With the pictures removed, the data below must be transcribed in full and exactly.

> **Records provided**:
++++++
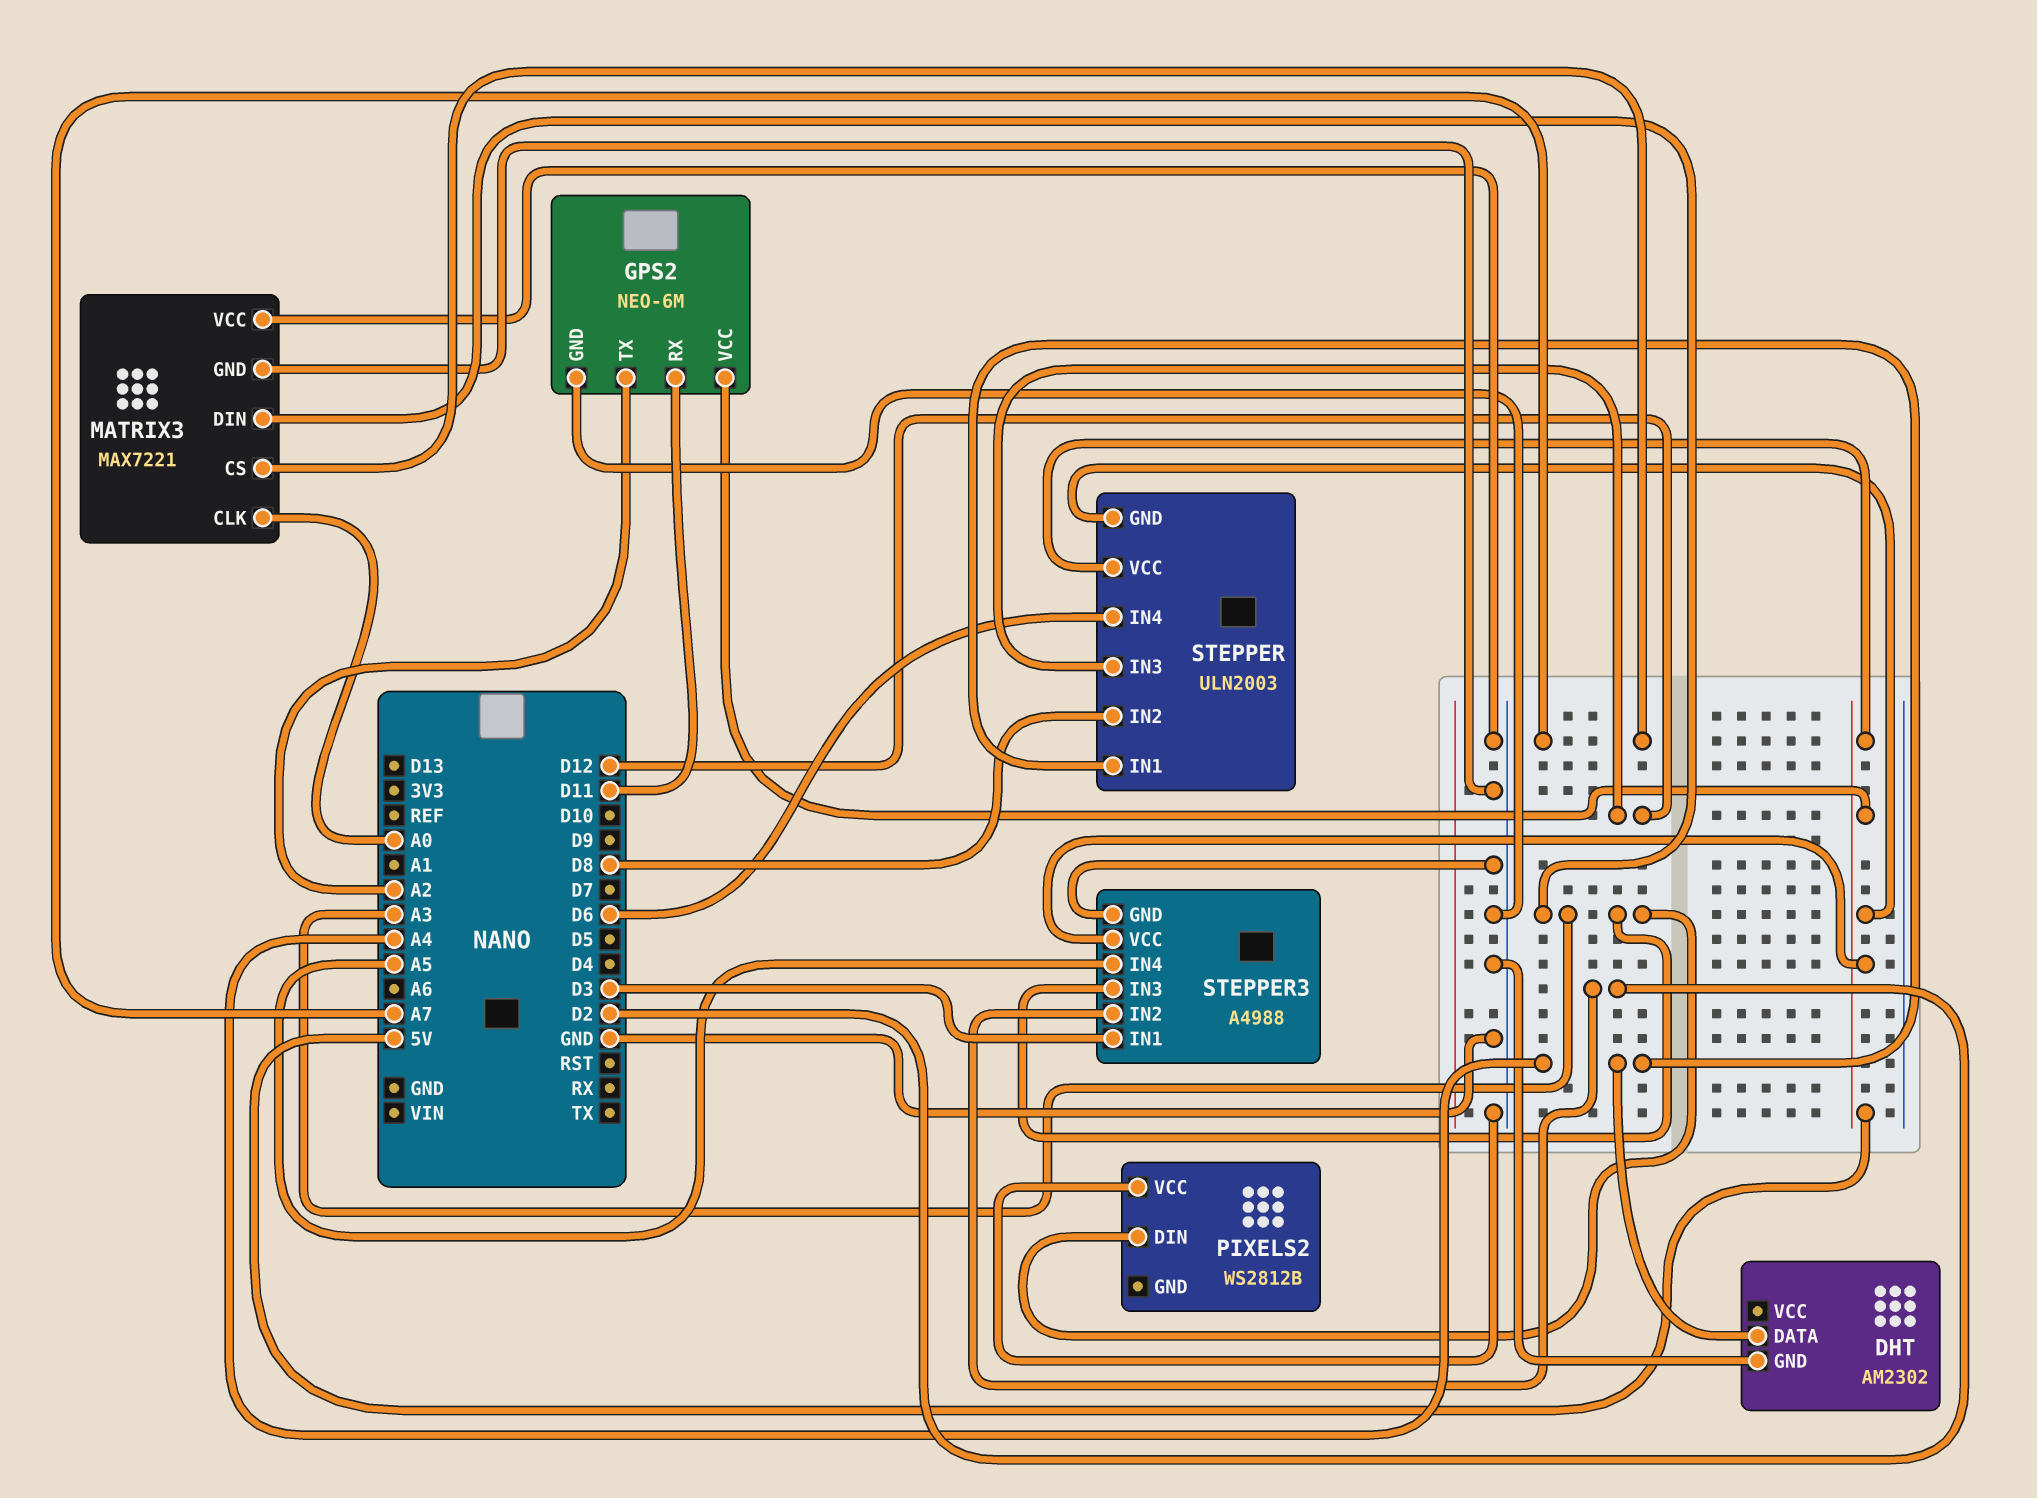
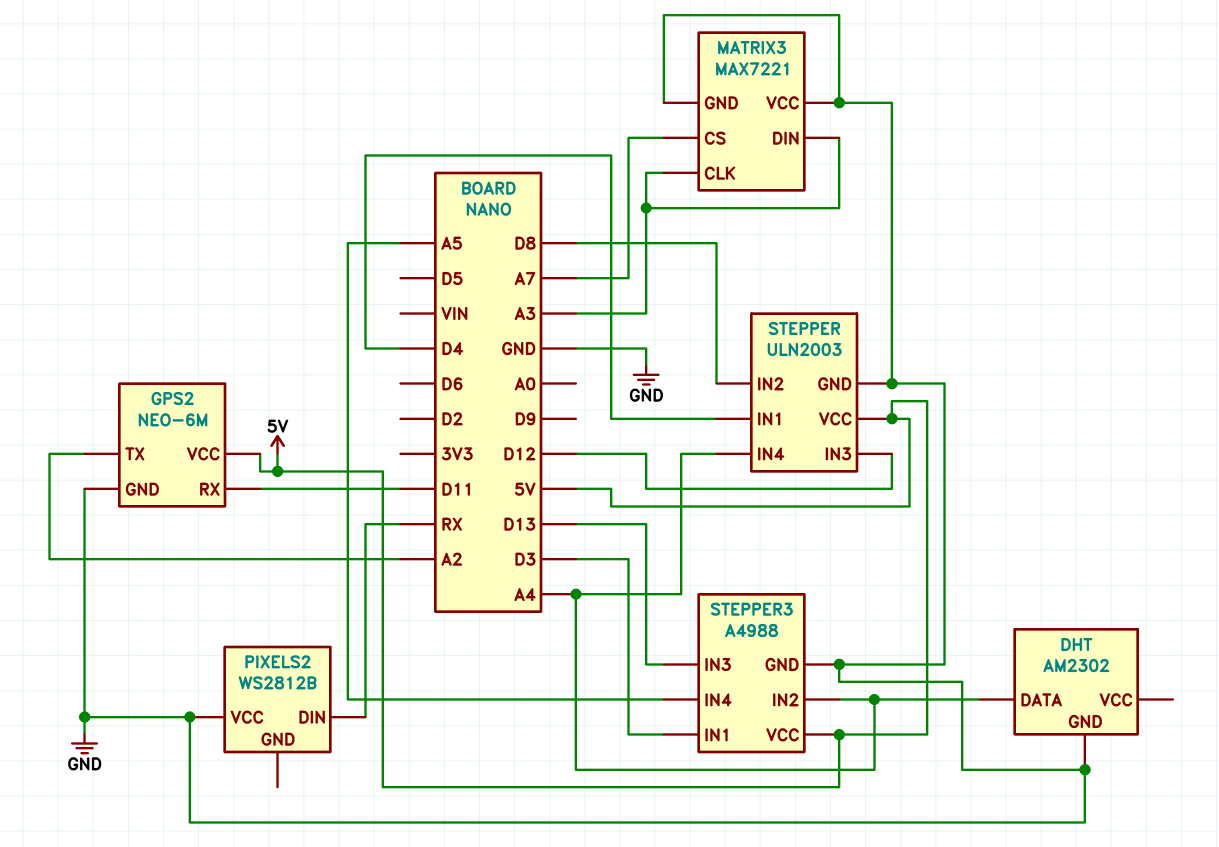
MATRIX3 pin CLK: A0 -> A3
PIXELS2 pin DIN: A3 -> RX
STEPPER pin GND: 5V -> GND
STEPPER pin IN1: A4 -> D4
STEPPER pin IN4: D6 -> A4
STEPPER3 pin IN2: D2 -> A4
STEPPER3 pin IN3: A3 -> D13

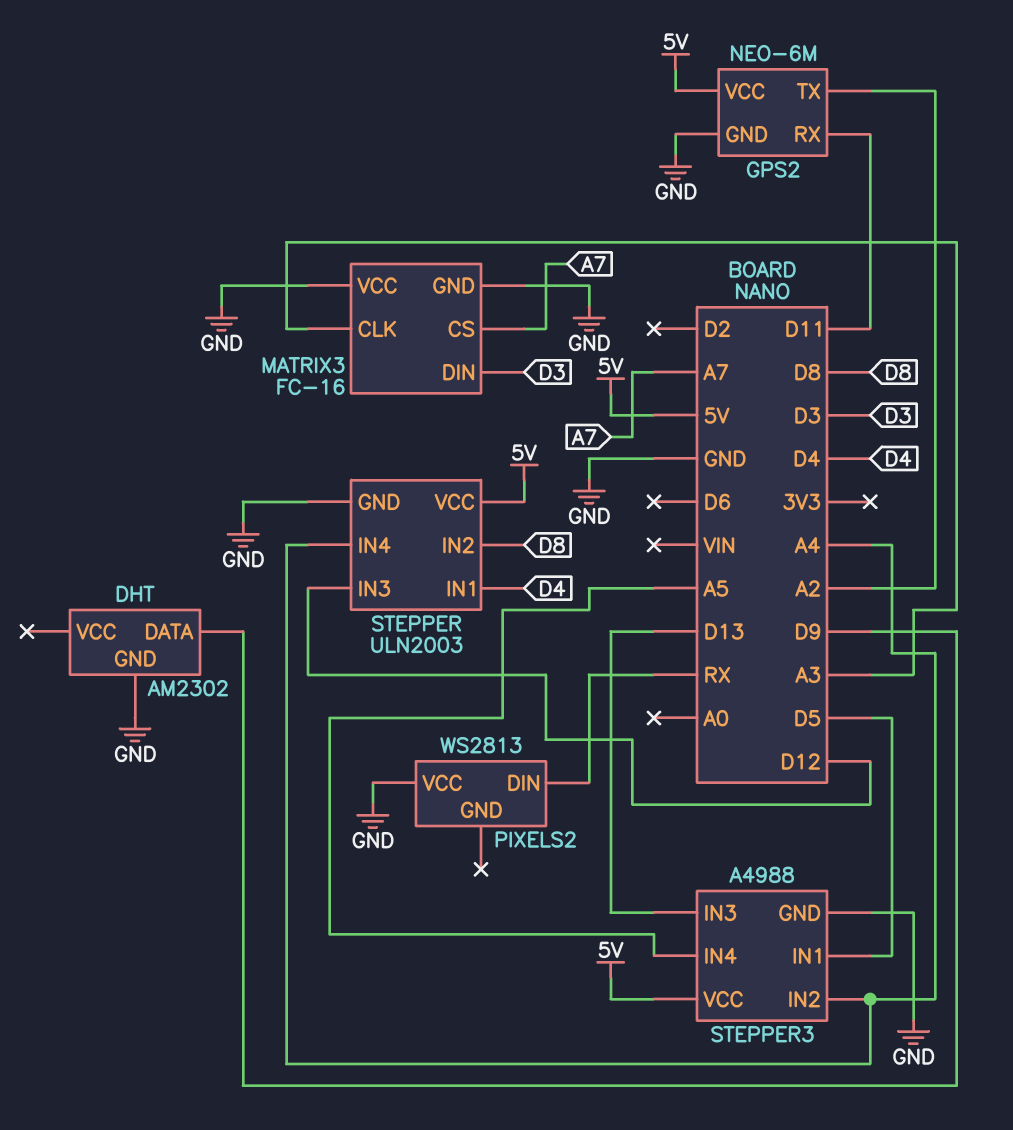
DHT pin DATA: A4 -> D9
MATRIX3: MAX7221 -> FC-16
MATRIX3 pin DIN: A3 -> D3
PIXELS2: WS2812B -> WS2813
STEPPER3 pin IN1: D3 -> D5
++++++
> **Completed task**:
MATRIX3 pin CLK: A0 -> A3
PIXELS2 pin DIN: A3 -> RX
STEPPER pin GND: 5V -> GND
STEPPER pin IN1: A4 -> D4
STEPPER pin IN4: D6 -> A4
STEPPER3 pin IN2: D2 -> A4
STEPPER3 pin IN3: A3 -> D13

DHT pin DATA: A4 -> D9
MATRIX3: MAX7221 -> FC-16
MATRIX3 pin DIN: A3 -> D3
PIXELS2: WS2812B -> WS2813
STEPPER3 pin IN1: D3 -> D5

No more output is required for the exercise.